Assignment: Transcribe word for word the lines below from the line with "D4: LED green" through the line with "SP101: speaker 32R", ends included.

Provided material:
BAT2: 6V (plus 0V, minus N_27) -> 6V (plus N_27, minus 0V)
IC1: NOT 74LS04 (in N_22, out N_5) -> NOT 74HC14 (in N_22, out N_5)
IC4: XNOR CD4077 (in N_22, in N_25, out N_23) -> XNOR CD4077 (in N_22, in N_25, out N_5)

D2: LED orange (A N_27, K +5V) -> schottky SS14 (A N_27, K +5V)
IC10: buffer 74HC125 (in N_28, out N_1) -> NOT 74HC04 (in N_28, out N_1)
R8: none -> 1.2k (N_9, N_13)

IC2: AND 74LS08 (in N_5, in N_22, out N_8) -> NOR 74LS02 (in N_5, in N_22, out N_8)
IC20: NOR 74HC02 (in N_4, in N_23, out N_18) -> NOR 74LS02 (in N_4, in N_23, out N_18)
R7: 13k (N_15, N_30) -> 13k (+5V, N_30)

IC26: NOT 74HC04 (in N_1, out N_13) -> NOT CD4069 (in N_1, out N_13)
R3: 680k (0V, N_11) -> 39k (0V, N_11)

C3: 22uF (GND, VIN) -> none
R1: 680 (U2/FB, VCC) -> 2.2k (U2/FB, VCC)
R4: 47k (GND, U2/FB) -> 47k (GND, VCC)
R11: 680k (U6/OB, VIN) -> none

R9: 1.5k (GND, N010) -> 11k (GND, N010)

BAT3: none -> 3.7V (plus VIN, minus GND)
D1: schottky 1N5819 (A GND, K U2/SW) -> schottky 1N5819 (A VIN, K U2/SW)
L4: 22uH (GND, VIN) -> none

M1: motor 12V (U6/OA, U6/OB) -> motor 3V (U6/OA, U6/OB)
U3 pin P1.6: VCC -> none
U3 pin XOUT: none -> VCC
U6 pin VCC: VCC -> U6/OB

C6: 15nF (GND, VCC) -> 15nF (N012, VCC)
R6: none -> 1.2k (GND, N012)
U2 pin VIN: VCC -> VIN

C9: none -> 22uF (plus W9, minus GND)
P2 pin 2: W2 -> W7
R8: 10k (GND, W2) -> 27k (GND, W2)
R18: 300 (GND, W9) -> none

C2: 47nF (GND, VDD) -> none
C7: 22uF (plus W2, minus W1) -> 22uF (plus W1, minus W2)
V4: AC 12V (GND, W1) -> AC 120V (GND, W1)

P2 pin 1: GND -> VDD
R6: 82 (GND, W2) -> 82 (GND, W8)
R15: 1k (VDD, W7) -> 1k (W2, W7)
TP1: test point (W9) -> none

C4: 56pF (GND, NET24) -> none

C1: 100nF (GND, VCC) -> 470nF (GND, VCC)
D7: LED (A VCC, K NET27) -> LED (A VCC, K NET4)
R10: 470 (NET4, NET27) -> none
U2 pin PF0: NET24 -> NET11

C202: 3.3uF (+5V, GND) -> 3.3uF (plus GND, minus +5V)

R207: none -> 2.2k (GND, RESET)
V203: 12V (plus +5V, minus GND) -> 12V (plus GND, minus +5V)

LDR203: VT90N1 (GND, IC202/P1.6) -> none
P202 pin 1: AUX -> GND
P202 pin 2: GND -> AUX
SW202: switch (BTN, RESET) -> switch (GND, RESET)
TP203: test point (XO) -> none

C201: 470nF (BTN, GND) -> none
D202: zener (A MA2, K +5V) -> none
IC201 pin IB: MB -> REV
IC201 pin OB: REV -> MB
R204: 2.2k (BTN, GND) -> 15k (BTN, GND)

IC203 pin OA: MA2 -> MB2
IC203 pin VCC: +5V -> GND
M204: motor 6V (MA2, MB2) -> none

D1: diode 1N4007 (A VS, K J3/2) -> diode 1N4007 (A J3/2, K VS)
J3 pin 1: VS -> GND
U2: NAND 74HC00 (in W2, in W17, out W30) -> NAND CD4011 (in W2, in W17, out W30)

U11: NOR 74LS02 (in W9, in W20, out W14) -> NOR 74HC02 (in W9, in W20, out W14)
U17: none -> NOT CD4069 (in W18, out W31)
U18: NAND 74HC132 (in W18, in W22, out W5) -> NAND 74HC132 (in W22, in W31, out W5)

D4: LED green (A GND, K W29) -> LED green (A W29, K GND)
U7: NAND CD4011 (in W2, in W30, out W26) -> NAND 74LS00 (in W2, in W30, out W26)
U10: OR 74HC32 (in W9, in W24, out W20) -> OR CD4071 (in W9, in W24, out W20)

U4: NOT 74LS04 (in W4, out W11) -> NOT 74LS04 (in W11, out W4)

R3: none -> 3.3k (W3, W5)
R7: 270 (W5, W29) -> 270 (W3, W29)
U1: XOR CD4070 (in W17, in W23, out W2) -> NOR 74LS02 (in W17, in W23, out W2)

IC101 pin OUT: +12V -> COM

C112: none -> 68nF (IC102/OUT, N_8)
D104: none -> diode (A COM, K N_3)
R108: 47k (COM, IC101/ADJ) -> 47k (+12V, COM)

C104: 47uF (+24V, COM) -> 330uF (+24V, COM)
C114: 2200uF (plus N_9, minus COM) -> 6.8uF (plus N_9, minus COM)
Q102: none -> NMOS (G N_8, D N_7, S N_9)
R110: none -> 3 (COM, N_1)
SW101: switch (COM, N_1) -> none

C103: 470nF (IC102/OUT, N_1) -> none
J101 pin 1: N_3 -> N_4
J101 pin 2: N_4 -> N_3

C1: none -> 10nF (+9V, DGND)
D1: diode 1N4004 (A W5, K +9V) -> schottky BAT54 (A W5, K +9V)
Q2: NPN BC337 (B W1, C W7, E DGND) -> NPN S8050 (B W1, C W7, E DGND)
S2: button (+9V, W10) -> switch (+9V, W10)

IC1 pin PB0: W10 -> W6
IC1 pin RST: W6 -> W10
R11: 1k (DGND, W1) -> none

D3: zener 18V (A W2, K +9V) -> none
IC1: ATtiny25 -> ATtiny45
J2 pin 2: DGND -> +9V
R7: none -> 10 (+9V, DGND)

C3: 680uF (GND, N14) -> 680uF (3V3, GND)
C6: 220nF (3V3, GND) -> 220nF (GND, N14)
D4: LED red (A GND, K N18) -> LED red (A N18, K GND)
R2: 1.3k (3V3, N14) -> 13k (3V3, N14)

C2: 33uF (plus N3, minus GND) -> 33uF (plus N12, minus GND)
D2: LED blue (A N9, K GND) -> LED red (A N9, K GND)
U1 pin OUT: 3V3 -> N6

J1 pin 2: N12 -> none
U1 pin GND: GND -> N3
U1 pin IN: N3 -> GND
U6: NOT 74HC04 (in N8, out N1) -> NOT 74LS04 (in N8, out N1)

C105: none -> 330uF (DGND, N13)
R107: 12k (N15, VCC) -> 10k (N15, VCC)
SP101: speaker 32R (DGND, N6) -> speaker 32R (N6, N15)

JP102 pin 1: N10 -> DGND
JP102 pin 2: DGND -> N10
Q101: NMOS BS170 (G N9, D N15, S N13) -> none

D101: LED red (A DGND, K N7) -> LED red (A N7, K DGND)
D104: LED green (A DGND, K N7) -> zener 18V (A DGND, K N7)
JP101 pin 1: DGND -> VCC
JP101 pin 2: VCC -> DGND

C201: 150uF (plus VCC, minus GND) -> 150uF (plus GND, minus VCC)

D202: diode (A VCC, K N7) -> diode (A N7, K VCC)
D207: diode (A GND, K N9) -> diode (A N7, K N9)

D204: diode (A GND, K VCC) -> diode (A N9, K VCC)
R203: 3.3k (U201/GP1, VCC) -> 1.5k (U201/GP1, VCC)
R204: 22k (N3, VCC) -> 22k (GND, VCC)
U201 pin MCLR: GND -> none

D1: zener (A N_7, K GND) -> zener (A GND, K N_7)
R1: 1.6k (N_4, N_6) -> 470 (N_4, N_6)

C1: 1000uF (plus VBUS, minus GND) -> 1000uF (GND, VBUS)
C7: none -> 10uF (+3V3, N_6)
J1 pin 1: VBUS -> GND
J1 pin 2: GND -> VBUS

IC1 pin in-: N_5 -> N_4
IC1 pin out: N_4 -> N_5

Reply to the task:
D4: LED green (A GND, K W29) -> LED green (A W29, K GND)
U7: NAND CD4011 (in W2, in W30, out W26) -> NAND 74LS00 (in W2, in W30, out W26)
U10: OR 74HC32 (in W9, in W24, out W20) -> OR CD4071 (in W9, in W24, out W20)

U4: NOT 74LS04 (in W4, out W11) -> NOT 74LS04 (in W11, out W4)

R3: none -> 3.3k (W3, W5)
R7: 270 (W5, W29) -> 270 (W3, W29)
U1: XOR CD4070 (in W17, in W23, out W2) -> NOR 74LS02 (in W17, in W23, out W2)

IC101 pin OUT: +12V -> COM

C112: none -> 68nF (IC102/OUT, N_8)
D104: none -> diode (A COM, K N_3)
R108: 47k (COM, IC101/ADJ) -> 47k (+12V, COM)

C104: 47uF (+24V, COM) -> 330uF (+24V, COM)
C114: 2200uF (plus N_9, minus COM) -> 6.8uF (plus N_9, minus COM)
Q102: none -> NMOS (G N_8, D N_7, S N_9)
R110: none -> 3 (COM, N_1)
SW101: switch (COM, N_1) -> none

C103: 470nF (IC102/OUT, N_1) -> none
J101 pin 1: N_3 -> N_4
J101 pin 2: N_4 -> N_3

C1: none -> 10nF (+9V, DGND)
D1: diode 1N4004 (A W5, K +9V) -> schottky BAT54 (A W5, K +9V)
Q2: NPN BC337 (B W1, C W7, E DGND) -> NPN S8050 (B W1, C W7, E DGND)
S2: button (+9V, W10) -> switch (+9V, W10)

IC1 pin PB0: W10 -> W6
IC1 pin RST: W6 -> W10
R11: 1k (DGND, W1) -> none

D3: zener 18V (A W2, K +9V) -> none
IC1: ATtiny25 -> ATtiny45
J2 pin 2: DGND -> +9V
R7: none -> 10 (+9V, DGND)

C3: 680uF (GND, N14) -> 680uF (3V3, GND)
C6: 220nF (3V3, GND) -> 220nF (GND, N14)
D4: LED red (A GND, K N18) -> LED red (A N18, K GND)
R2: 1.3k (3V3, N14) -> 13k (3V3, N14)

C2: 33uF (plus N3, minus GND) -> 33uF (plus N12, minus GND)
D2: LED blue (A N9, K GND) -> LED red (A N9, K GND)
U1 pin OUT: 3V3 -> N6

J1 pin 2: N12 -> none
U1 pin GND: GND -> N3
U1 pin IN: N3 -> GND
U6: NOT 74HC04 (in N8, out N1) -> NOT 74LS04 (in N8, out N1)

C105: none -> 330uF (DGND, N13)
R107: 12k (N15, VCC) -> 10k (N15, VCC)
SP101: speaker 32R (DGND, N6) -> speaker 32R (N6, N15)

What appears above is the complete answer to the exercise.